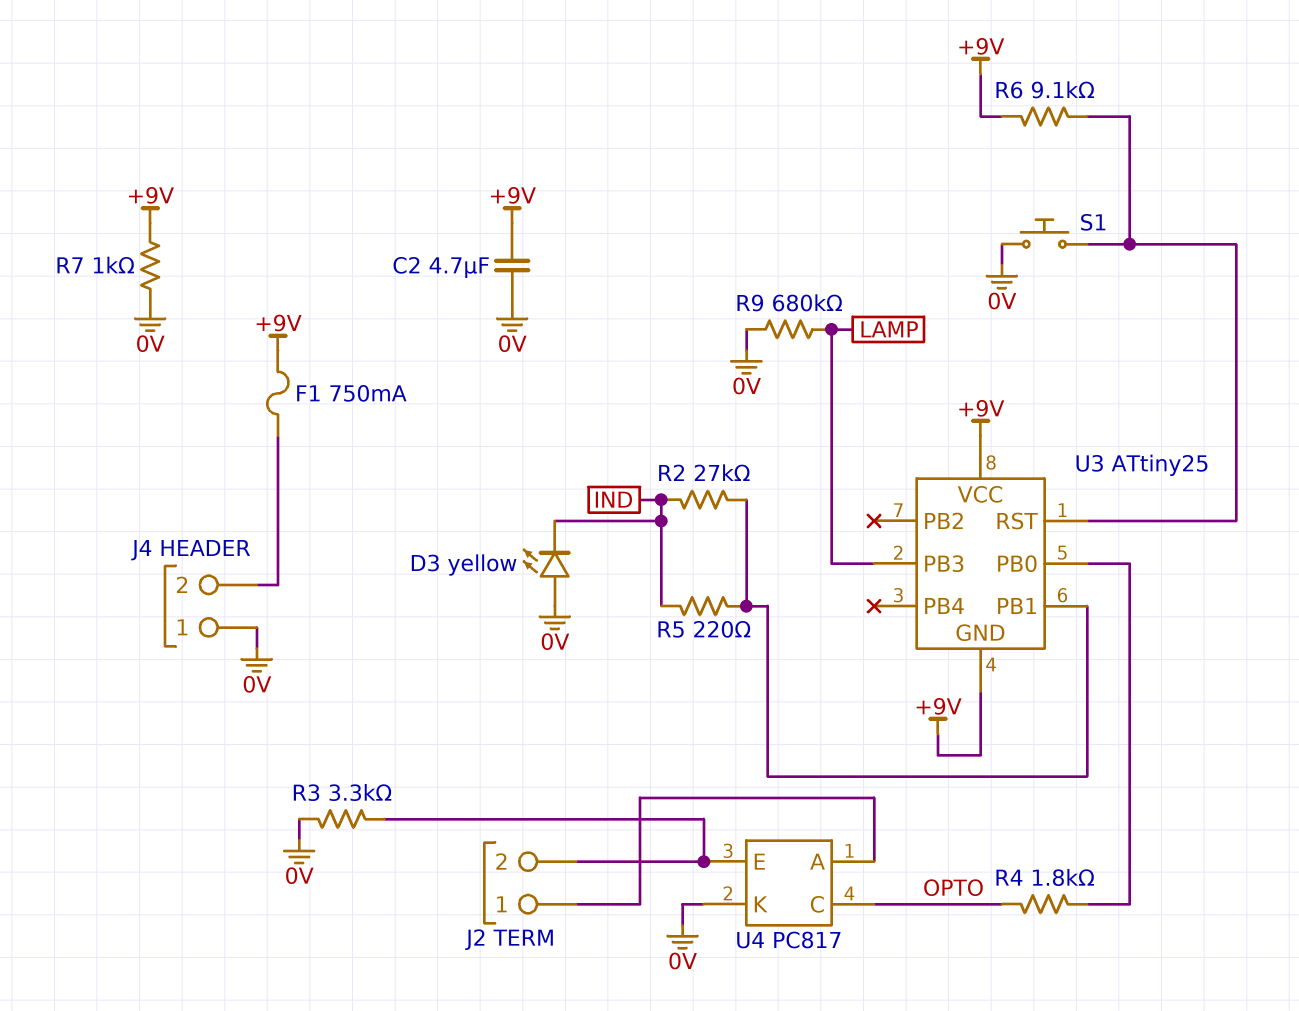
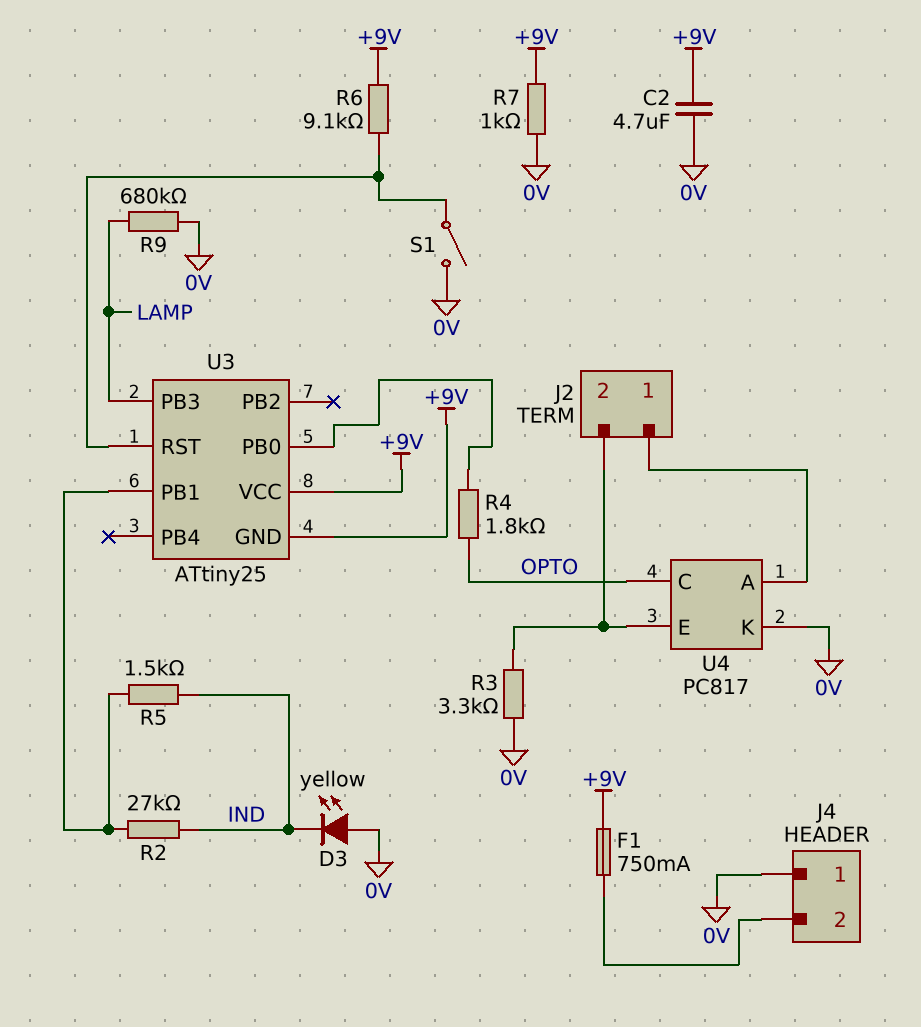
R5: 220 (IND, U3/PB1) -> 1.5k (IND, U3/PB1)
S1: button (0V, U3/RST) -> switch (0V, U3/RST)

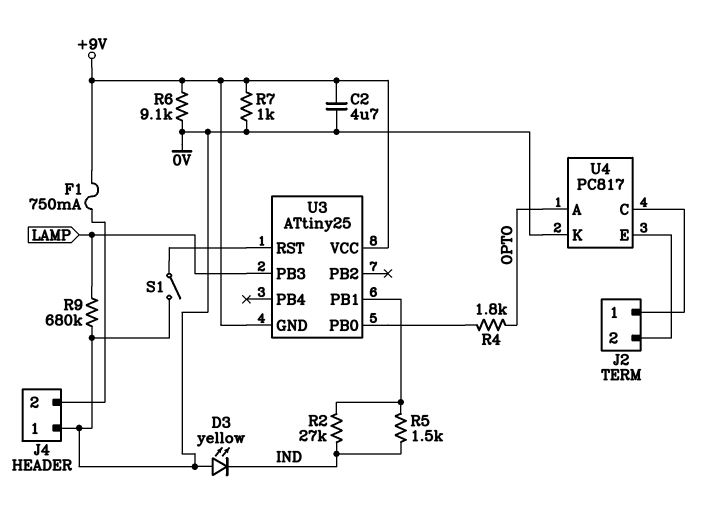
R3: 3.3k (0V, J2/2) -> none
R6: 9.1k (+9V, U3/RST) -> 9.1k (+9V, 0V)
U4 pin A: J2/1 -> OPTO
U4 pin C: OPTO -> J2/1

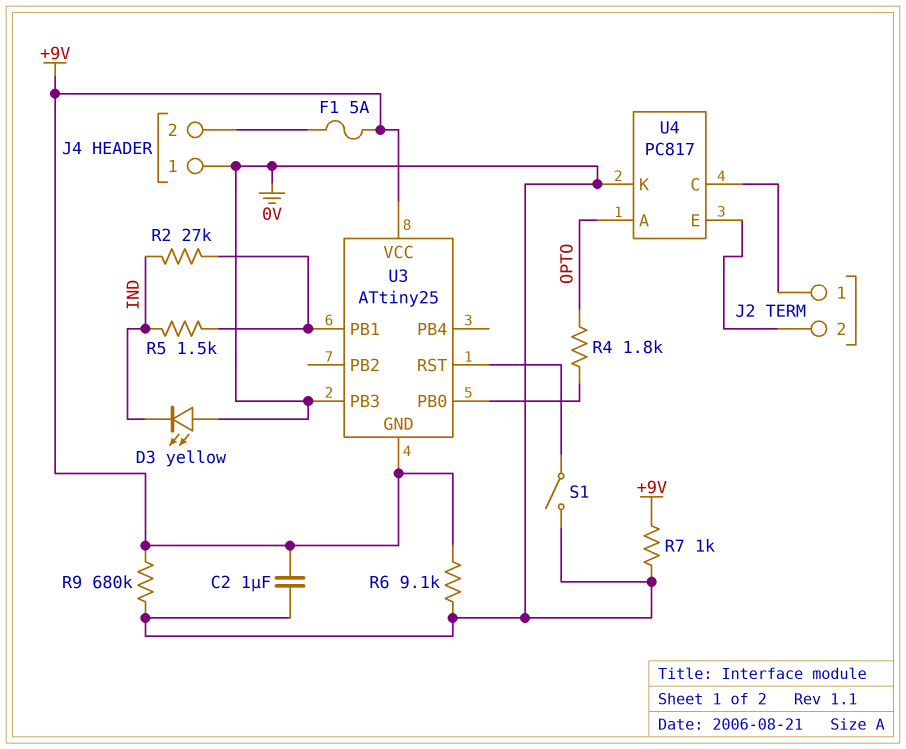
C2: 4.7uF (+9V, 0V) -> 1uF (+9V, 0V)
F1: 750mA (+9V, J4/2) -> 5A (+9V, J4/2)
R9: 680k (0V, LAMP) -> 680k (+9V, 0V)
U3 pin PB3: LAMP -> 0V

-------

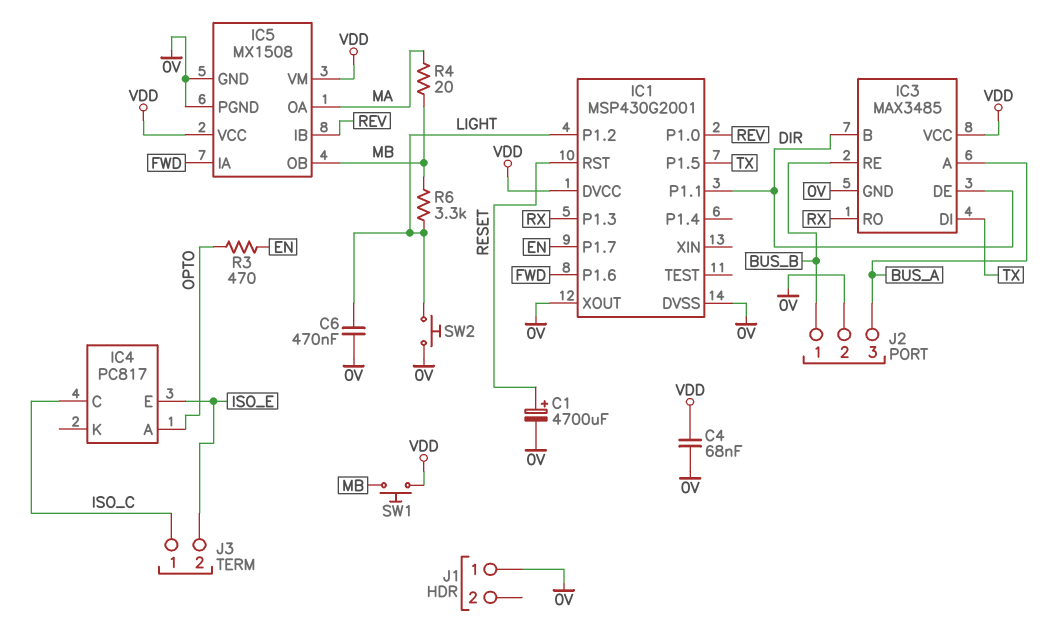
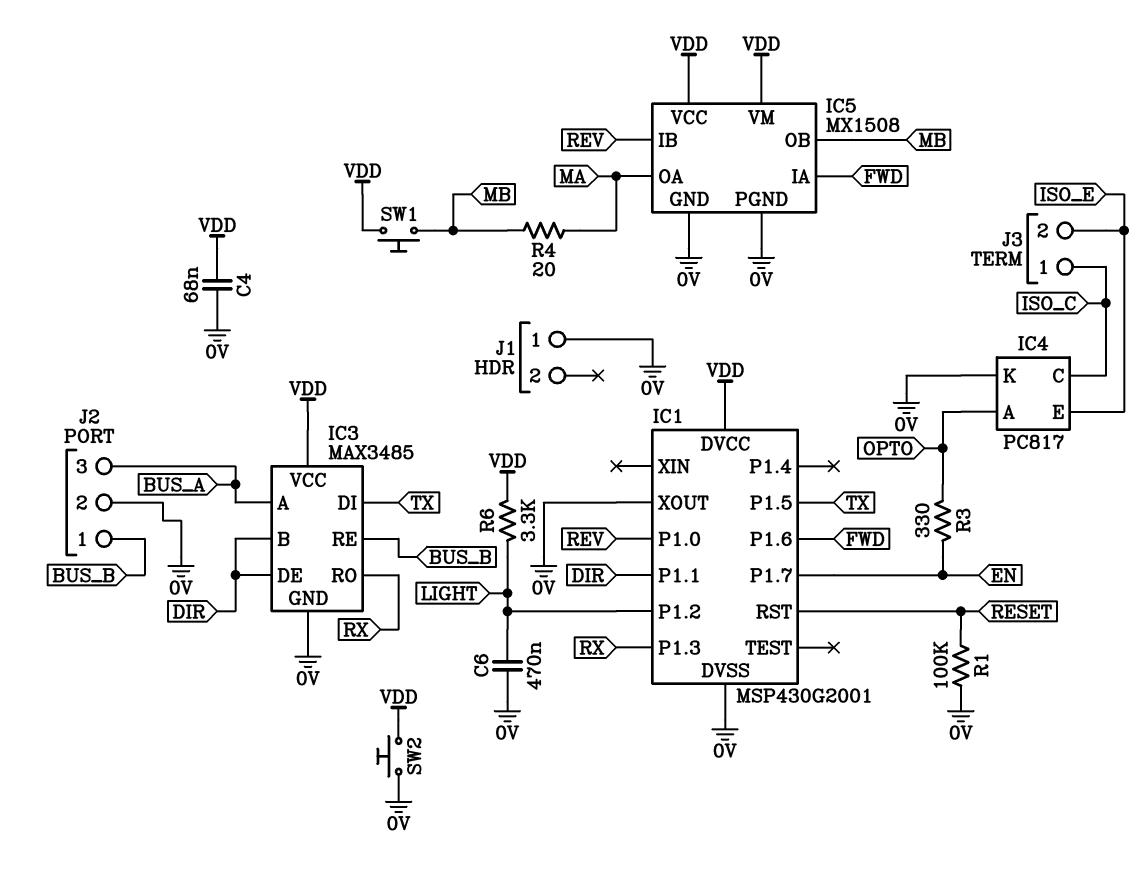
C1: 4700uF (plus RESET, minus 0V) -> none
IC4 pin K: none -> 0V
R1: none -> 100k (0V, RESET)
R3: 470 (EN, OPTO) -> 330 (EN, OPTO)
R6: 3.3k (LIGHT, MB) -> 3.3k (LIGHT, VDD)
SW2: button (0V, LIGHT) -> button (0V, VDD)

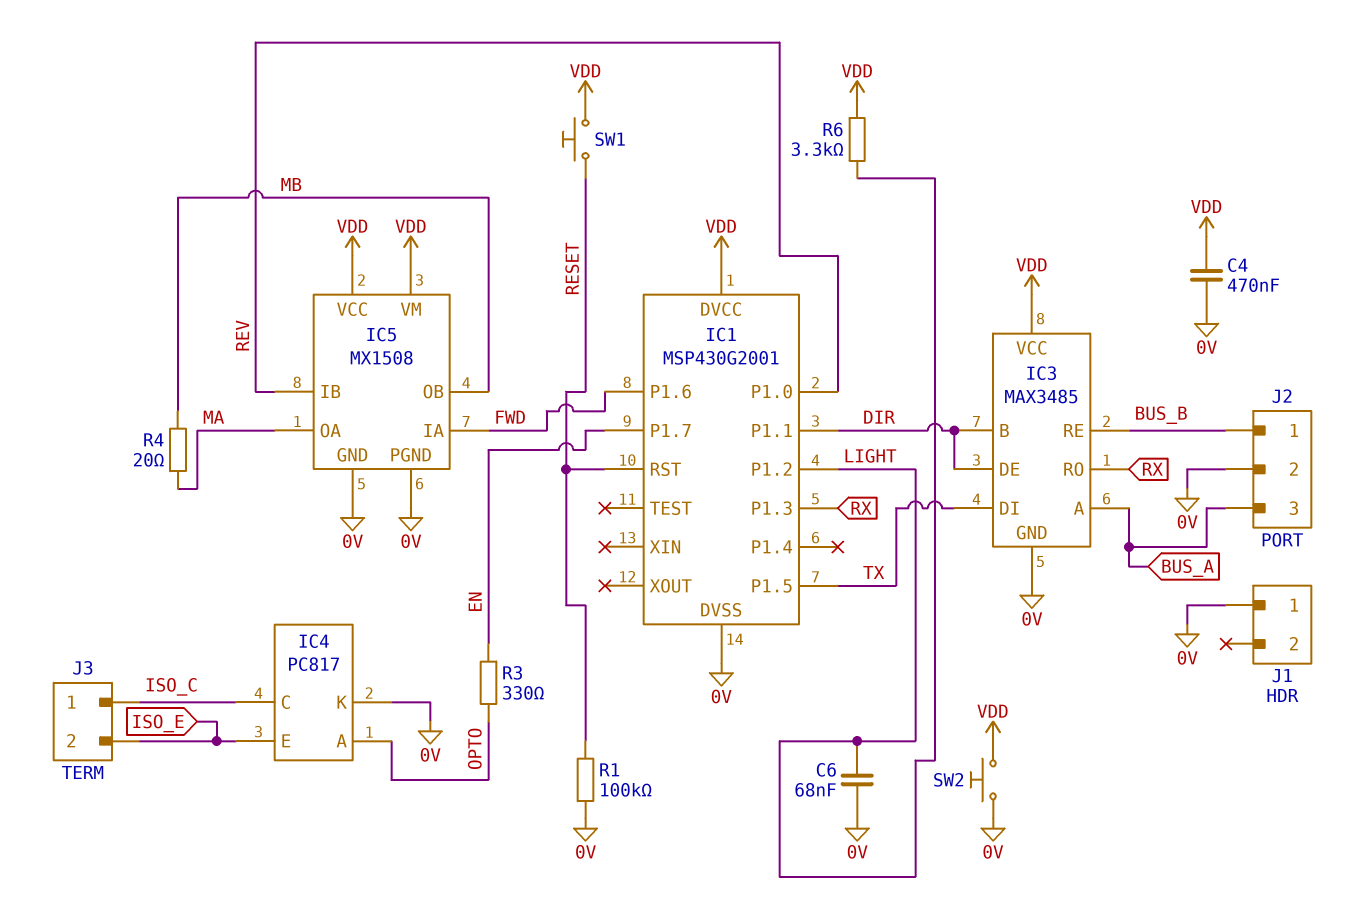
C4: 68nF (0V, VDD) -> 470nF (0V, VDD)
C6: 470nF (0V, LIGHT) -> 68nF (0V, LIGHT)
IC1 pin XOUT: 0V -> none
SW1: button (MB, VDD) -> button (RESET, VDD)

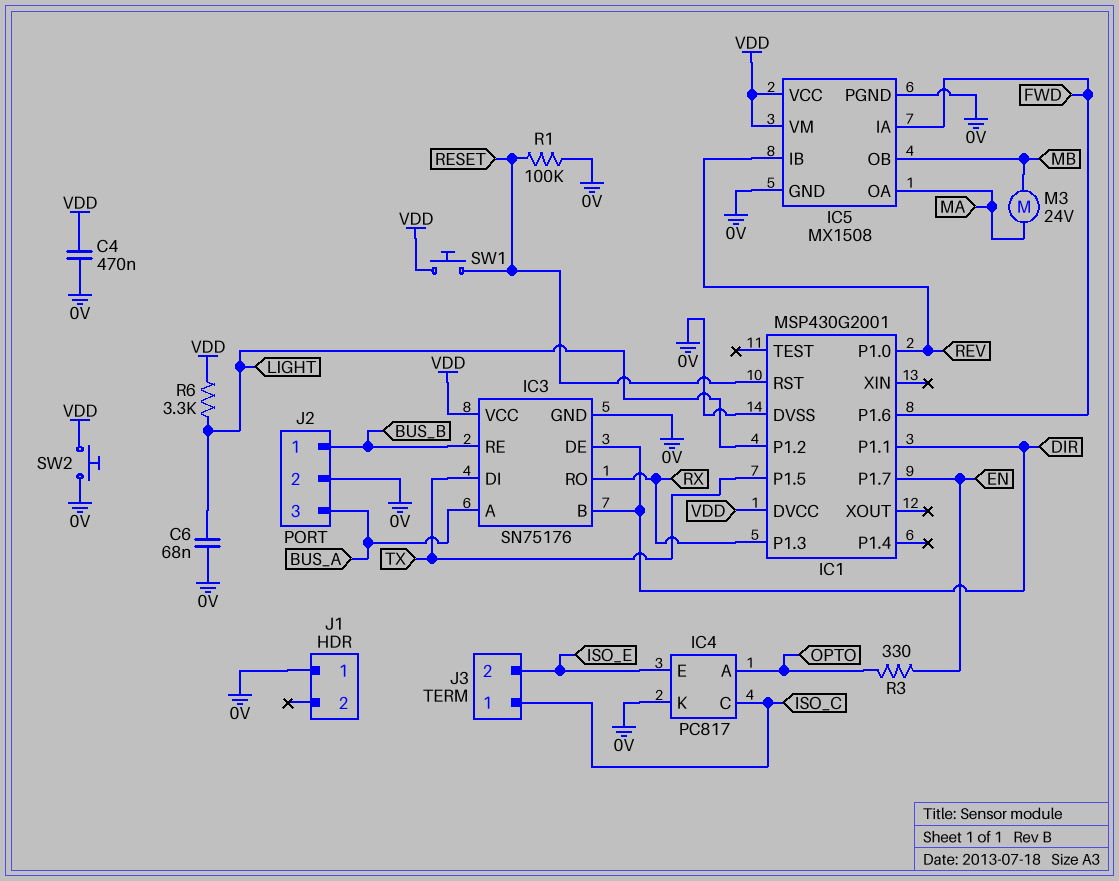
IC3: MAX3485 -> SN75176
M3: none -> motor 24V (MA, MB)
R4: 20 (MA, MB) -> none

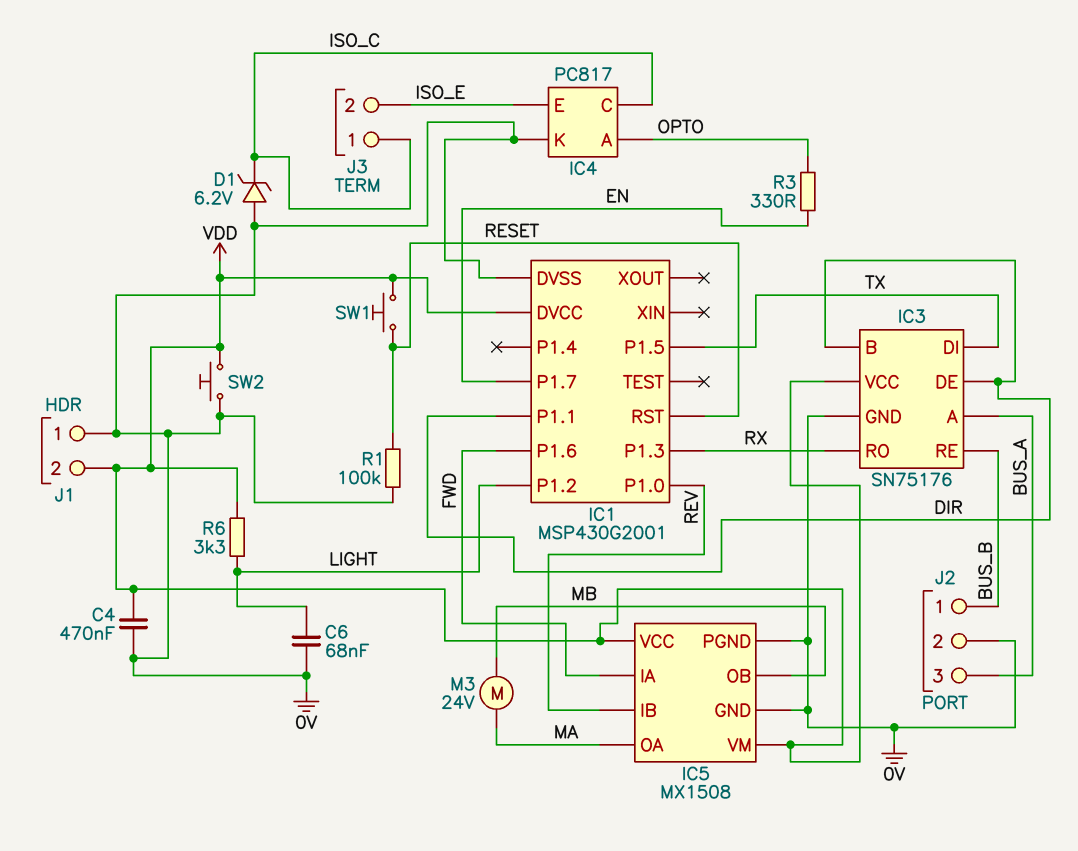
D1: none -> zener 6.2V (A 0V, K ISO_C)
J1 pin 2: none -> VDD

-------

--- Activity ---
Of all the material above, only the lines from the one that has "R5: 220 (IND, U3/PB1) -> 1.5k (IND, U3/PB1)" down to the one that has "U3 pin PB3: LAMP -> 0V" are to be written out, exactly and with both ends included. Pictures are skipped.

--- Exercise solution ---
R5: 220 (IND, U3/PB1) -> 1.5k (IND, U3/PB1)
S1: button (0V, U3/RST) -> switch (0V, U3/RST)

R3: 3.3k (0V, J2/2) -> none
R6: 9.1k (+9V, U3/RST) -> 9.1k (+9V, 0V)
U4 pin A: J2/1 -> OPTO
U4 pin C: OPTO -> J2/1

C2: 4.7uF (+9V, 0V) -> 1uF (+9V, 0V)
F1: 750mA (+9V, J4/2) -> 5A (+9V, J4/2)
R9: 680k (0V, LAMP) -> 680k (+9V, 0V)
U3 pin PB3: LAMP -> 0V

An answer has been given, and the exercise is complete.